**WHAT YOU WILL DO:** The task calls for each line of the records below in which the word "none" appears.

**DATA LISTING:**
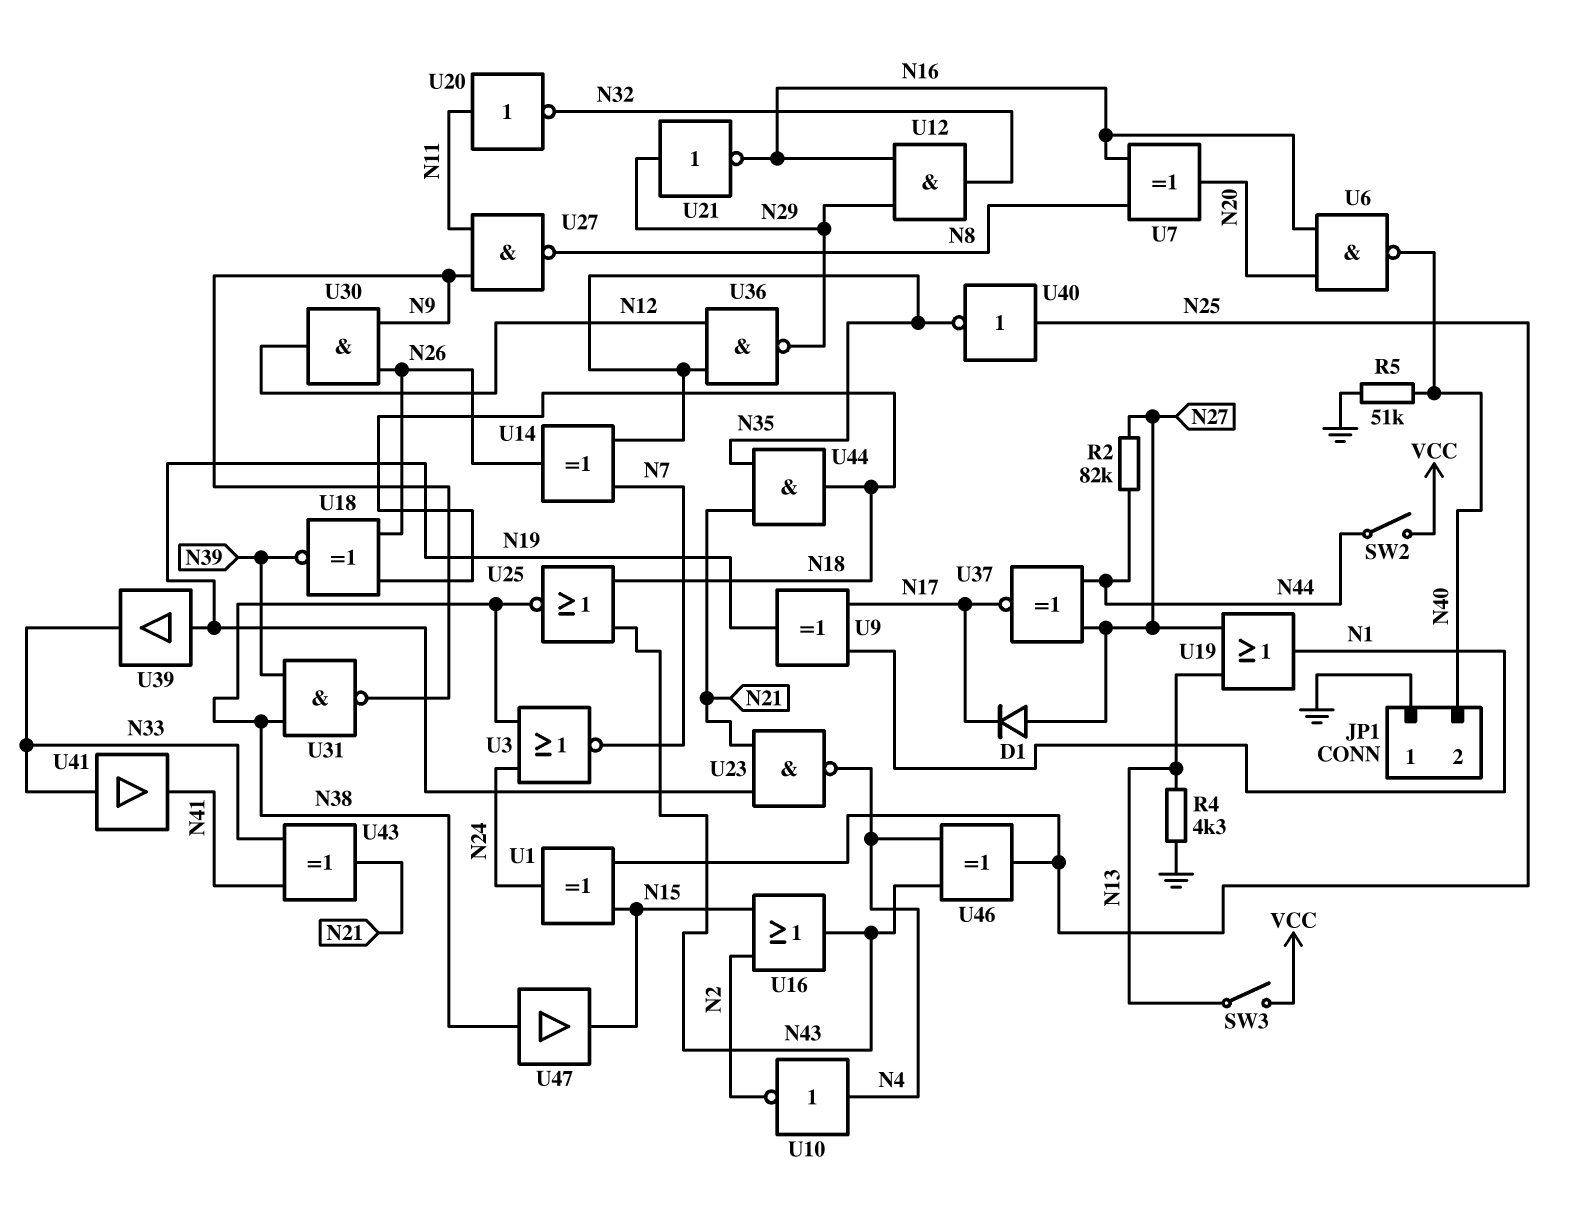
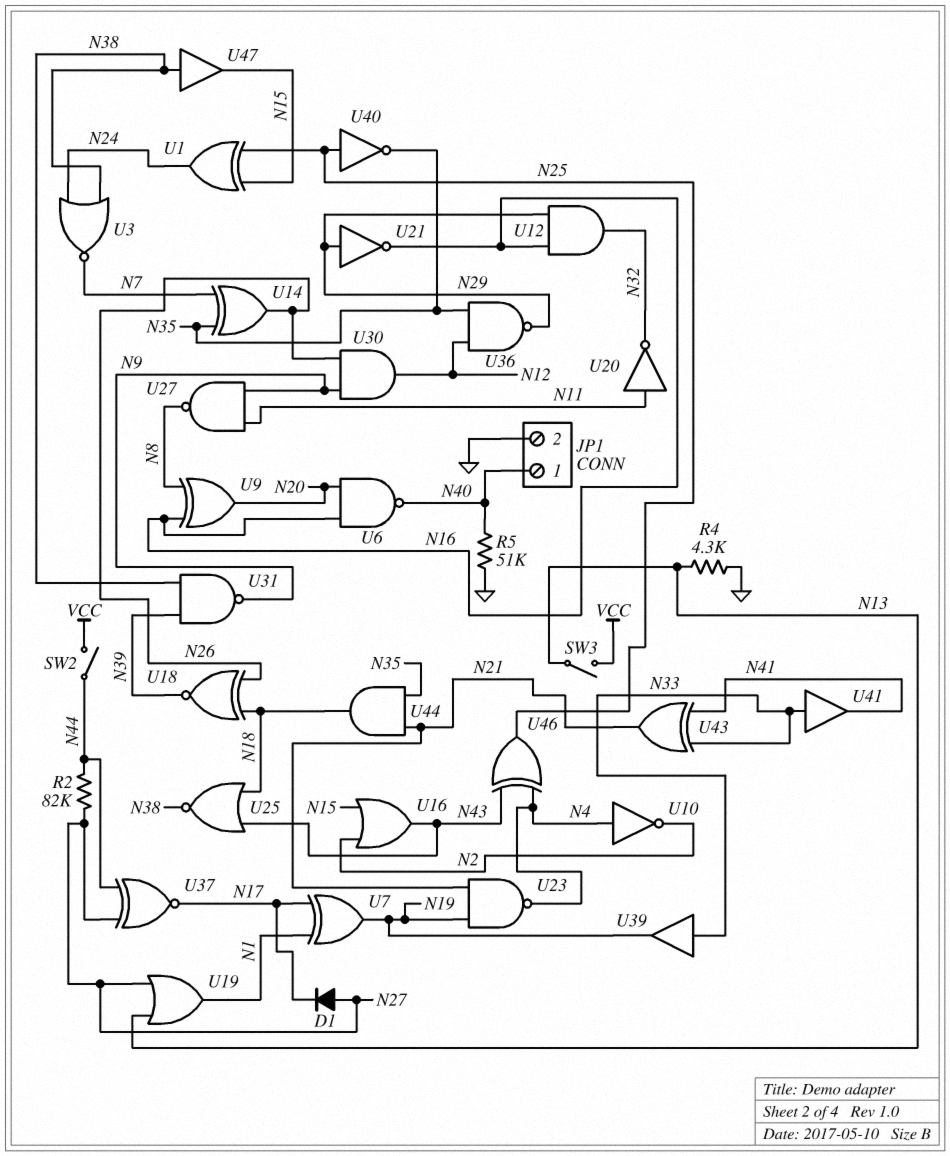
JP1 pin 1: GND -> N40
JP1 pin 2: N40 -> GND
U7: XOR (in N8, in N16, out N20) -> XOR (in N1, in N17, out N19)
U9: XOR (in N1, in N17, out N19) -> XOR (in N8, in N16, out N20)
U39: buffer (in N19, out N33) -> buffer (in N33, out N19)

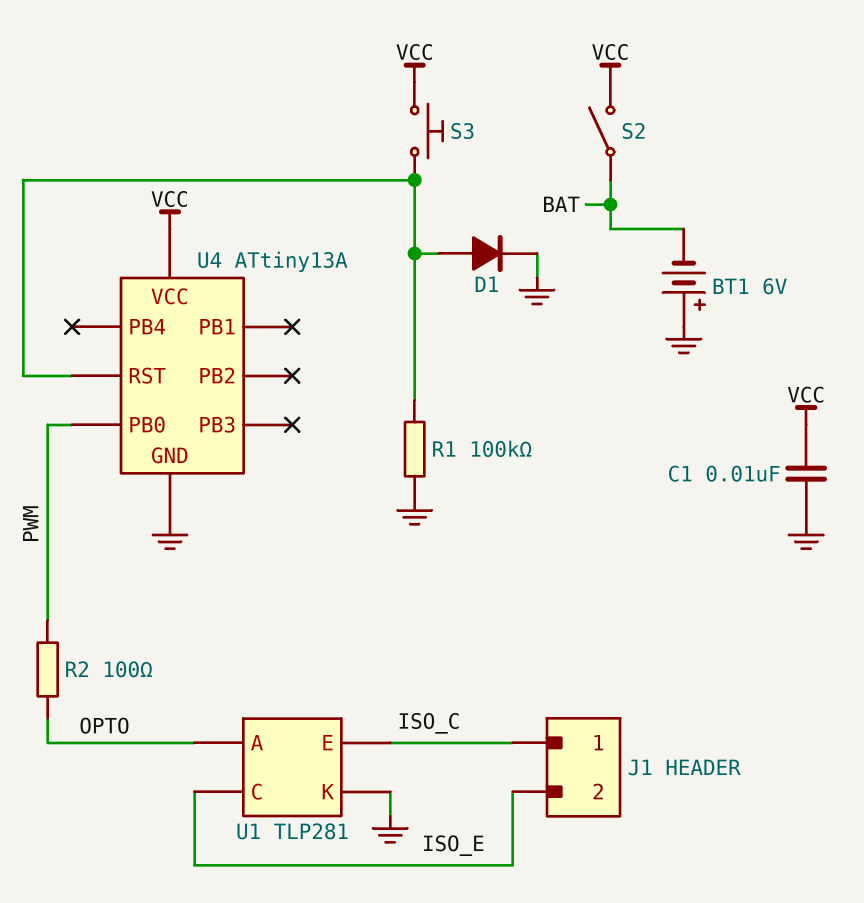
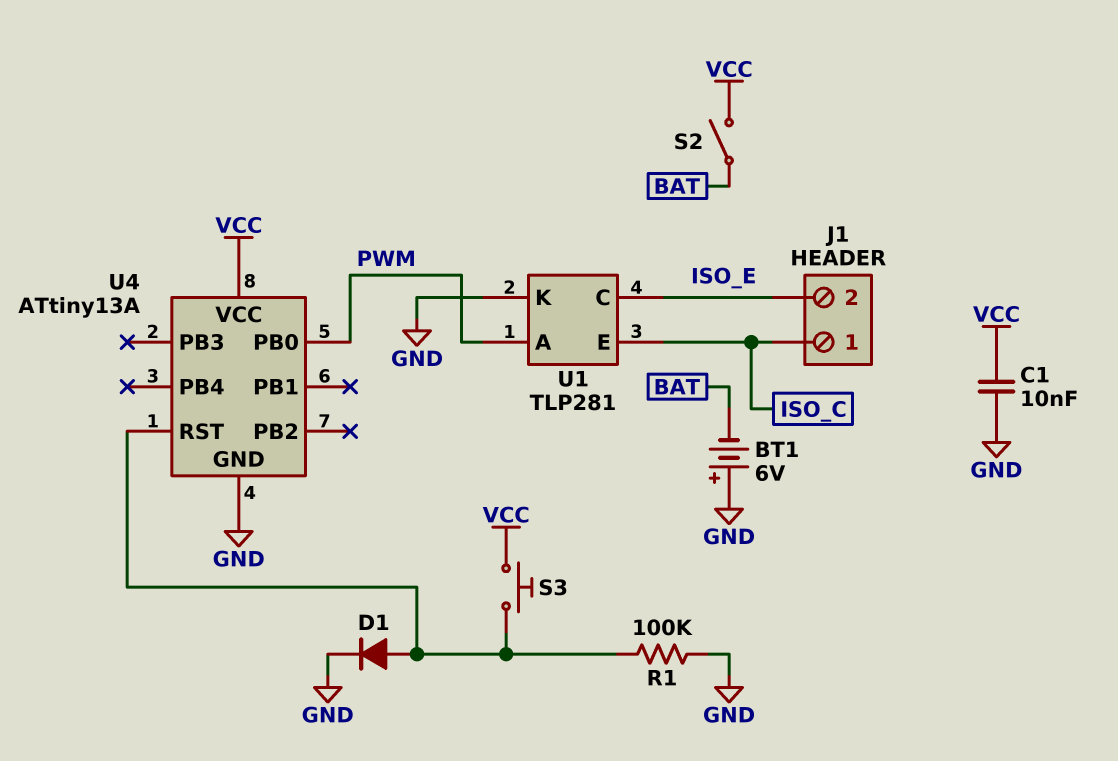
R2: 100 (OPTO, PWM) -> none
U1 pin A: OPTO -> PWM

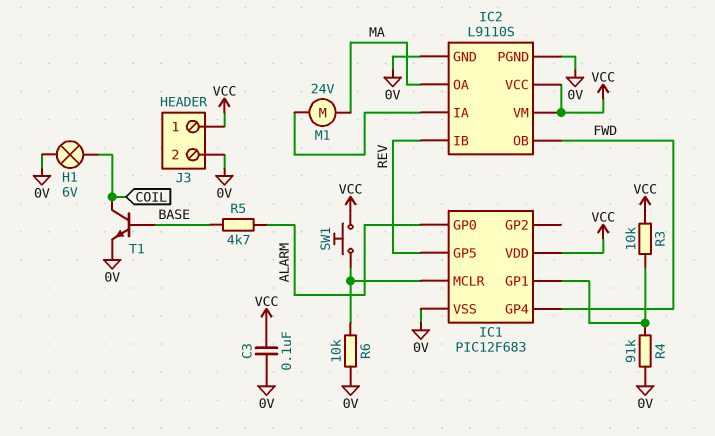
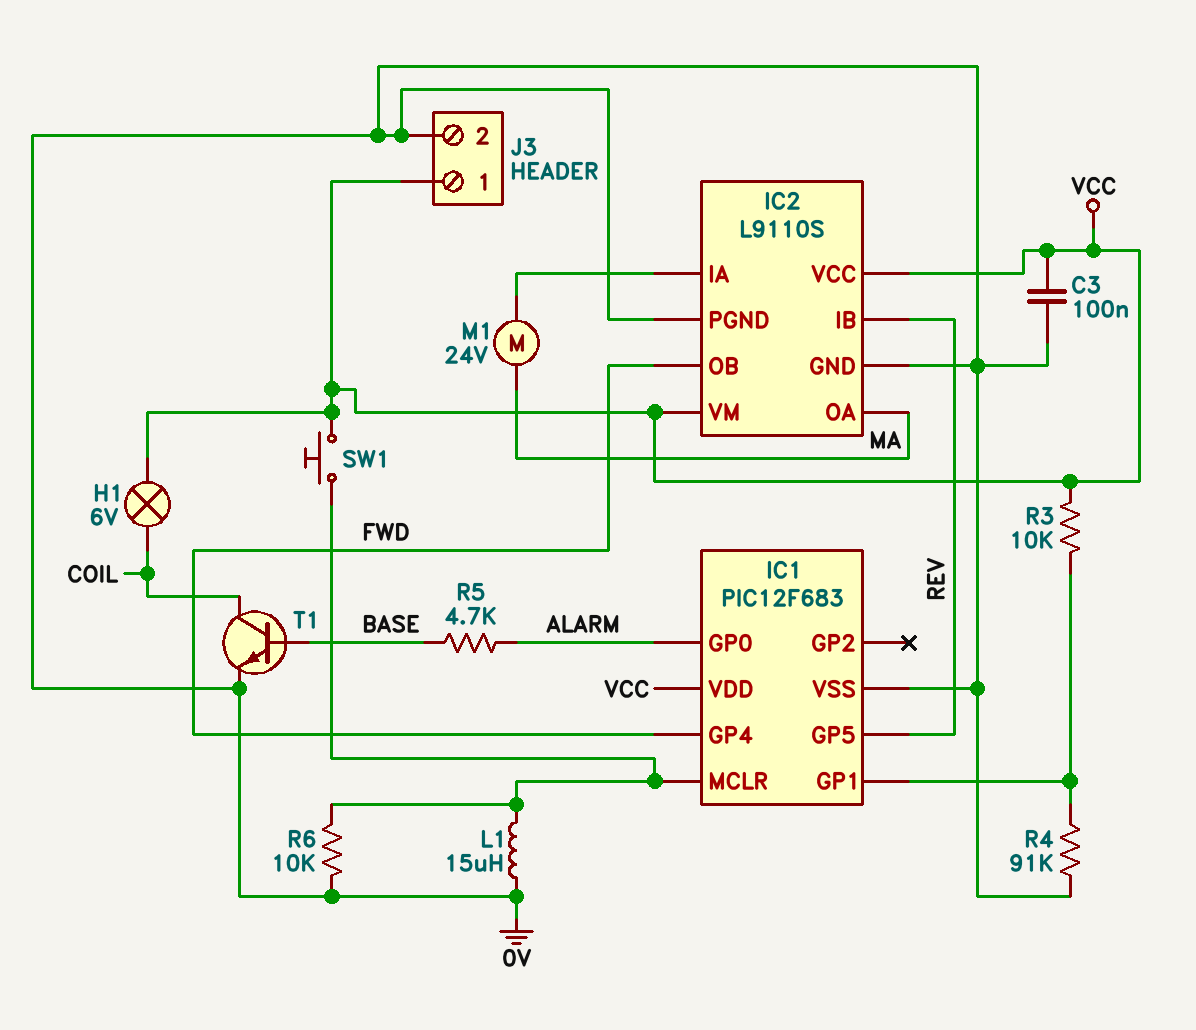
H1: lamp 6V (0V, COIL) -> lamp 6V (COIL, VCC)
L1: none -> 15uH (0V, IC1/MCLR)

**RESULT:**
R2: 100 (OPTO, PWM) -> none
L1: none -> 15uH (0V, IC1/MCLR)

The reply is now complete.